> **Exercise inputs**
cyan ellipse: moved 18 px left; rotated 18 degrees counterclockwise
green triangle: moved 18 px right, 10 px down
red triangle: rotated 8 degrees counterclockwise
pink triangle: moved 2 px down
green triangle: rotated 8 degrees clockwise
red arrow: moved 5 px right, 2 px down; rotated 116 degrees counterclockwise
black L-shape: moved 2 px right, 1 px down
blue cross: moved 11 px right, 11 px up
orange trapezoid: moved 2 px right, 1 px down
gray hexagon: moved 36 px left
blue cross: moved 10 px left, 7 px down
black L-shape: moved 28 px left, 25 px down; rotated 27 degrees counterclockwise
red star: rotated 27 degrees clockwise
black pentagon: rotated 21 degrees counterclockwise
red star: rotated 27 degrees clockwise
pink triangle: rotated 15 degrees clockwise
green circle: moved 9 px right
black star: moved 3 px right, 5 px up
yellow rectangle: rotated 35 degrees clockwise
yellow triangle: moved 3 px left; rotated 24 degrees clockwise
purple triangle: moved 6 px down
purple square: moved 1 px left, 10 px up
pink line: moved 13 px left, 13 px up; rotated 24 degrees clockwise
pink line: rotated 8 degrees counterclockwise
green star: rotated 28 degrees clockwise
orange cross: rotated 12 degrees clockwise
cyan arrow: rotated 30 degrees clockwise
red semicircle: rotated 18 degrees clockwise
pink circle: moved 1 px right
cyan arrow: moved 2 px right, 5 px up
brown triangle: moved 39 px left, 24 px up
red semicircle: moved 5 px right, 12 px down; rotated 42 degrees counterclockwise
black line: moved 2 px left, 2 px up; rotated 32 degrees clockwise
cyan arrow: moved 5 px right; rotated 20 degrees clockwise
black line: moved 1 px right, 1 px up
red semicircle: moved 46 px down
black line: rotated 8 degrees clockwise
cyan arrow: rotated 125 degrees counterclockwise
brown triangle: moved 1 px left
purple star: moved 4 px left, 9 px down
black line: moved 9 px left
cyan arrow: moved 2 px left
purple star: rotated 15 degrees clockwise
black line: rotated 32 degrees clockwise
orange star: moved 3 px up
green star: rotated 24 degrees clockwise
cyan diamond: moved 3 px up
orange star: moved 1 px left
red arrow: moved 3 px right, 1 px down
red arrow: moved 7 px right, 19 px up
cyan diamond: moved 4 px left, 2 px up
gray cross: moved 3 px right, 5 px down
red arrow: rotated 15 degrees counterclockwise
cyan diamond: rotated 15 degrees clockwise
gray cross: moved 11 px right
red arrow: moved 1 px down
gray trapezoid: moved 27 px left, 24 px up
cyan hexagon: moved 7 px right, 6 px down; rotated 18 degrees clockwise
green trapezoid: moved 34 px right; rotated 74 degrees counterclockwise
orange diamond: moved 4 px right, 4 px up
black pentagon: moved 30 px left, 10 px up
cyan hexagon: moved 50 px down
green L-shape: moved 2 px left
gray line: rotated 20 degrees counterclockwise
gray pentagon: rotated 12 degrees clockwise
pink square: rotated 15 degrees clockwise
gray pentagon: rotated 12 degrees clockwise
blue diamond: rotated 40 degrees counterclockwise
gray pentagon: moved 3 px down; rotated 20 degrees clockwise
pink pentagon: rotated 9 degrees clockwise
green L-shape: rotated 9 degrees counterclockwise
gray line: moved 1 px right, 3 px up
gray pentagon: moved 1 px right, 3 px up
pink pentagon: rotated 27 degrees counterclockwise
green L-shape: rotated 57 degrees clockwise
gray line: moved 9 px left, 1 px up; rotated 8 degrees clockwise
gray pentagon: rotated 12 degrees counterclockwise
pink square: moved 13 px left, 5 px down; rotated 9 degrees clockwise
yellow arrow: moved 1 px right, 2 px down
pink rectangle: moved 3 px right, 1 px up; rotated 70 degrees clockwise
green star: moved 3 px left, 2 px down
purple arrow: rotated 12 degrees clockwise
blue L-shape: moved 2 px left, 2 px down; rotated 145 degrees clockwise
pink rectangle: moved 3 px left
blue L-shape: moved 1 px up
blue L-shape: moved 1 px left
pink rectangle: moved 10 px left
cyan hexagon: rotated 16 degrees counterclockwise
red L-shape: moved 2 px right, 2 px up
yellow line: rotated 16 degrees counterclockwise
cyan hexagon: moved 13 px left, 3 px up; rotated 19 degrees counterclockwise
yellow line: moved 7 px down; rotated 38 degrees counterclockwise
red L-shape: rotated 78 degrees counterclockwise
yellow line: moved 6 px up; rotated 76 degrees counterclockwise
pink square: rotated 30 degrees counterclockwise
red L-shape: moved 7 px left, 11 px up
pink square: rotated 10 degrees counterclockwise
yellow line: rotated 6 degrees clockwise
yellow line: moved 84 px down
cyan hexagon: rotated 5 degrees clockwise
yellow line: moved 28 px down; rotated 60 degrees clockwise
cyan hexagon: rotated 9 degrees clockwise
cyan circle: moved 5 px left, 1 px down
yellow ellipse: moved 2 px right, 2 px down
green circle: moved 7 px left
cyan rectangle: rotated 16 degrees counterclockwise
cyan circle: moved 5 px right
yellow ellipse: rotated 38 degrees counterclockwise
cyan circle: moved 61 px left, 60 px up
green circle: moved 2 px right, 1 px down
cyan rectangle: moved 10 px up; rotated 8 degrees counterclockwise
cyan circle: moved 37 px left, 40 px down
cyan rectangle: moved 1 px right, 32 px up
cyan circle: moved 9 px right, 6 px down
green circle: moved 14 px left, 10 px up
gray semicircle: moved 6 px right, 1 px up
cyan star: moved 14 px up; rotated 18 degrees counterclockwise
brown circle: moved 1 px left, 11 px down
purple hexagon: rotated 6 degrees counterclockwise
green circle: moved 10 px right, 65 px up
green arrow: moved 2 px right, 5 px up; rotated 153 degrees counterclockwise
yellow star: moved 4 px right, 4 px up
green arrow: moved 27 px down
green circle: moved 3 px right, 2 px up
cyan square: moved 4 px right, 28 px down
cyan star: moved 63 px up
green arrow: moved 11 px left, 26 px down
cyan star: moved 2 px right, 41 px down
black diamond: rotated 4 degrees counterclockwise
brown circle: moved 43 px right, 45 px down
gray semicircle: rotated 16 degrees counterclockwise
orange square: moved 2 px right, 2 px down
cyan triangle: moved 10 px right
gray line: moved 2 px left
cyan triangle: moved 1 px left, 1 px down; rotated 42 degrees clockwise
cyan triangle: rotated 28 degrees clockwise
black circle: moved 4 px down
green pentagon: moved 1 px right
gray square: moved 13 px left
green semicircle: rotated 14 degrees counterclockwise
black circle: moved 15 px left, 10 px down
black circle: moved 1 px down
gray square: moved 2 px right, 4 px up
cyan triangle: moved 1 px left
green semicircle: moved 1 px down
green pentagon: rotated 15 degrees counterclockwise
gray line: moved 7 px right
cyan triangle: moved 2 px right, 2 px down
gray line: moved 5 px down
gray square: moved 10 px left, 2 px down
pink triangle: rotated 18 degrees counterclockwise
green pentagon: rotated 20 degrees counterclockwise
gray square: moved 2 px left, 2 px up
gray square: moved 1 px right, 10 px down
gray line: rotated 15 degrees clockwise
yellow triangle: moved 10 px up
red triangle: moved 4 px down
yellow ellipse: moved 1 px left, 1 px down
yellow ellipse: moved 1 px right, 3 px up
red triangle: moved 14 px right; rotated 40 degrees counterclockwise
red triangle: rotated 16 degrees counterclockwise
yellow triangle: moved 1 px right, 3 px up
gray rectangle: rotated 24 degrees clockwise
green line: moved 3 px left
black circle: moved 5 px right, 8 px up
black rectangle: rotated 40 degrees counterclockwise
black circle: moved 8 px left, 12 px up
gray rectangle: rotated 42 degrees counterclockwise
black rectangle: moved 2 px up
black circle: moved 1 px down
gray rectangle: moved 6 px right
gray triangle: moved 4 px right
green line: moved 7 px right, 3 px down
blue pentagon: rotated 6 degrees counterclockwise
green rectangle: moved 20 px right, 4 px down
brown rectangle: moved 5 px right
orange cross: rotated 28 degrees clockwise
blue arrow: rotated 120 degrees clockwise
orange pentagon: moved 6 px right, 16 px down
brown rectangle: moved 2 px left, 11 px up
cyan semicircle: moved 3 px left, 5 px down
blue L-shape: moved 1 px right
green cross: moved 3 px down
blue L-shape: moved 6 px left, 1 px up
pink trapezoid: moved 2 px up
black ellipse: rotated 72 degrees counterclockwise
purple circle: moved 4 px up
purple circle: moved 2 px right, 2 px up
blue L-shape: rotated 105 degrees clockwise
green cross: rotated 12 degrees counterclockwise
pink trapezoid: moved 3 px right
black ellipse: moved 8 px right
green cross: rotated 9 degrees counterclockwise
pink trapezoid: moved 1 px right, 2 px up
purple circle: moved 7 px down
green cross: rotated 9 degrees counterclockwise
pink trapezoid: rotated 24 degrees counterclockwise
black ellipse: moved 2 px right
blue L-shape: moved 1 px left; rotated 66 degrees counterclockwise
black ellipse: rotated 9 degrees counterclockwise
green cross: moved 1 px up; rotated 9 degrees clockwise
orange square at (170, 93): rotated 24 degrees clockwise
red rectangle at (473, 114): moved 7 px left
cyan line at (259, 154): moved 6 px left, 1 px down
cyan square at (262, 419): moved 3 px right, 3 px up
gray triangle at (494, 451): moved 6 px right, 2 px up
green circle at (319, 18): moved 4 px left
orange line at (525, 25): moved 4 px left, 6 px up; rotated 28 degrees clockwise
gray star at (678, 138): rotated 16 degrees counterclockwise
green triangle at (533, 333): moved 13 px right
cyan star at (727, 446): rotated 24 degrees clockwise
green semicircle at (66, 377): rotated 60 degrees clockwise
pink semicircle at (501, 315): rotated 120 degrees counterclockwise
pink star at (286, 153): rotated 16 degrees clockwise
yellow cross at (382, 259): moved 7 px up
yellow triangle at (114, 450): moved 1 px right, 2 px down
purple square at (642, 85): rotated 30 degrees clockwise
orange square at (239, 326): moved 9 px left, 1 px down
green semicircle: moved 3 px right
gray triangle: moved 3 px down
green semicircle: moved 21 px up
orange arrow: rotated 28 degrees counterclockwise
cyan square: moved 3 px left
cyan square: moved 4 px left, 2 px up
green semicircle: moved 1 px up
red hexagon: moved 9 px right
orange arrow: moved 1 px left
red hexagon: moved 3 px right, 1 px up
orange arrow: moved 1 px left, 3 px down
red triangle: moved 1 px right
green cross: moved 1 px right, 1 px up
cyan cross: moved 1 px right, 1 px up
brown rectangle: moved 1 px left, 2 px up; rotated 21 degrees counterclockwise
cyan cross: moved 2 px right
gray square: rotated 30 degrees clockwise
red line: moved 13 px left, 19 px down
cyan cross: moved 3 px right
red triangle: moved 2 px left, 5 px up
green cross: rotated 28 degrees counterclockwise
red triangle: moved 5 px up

> **Instructions for the task**
Format the stretch of the records above from the first line through the line containing "red arrow: moved 5", inclusive, as a JSON list of strings, one string per line, with blank lines omitted.

> **Exercise response**
[
  "cyan ellipse: moved 18 px left; rotated 18 degrees counterclockwise",
  "green triangle: moved 18 px right, 10 px down",
  "red triangle: rotated 8 degrees counterclockwise",
  "pink triangle: moved 2 px down",
  "green triangle: rotated 8 degrees clockwise",
  "red arrow: moved 5 px right, 2 px down; rotated 116 degrees counterclockwise"
]